Action item
Restate the whole of the data verbatim, omitting nothing.

Information shown
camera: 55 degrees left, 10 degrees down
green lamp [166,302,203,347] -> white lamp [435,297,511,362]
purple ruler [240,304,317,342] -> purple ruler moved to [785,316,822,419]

Your response
camera: 55 degrees left, 10 degrees down
green lamp [166,302,203,347] -> white lamp [435,297,511,362]
purple ruler [240,304,317,342] -> purple ruler moved to [785,316,822,419]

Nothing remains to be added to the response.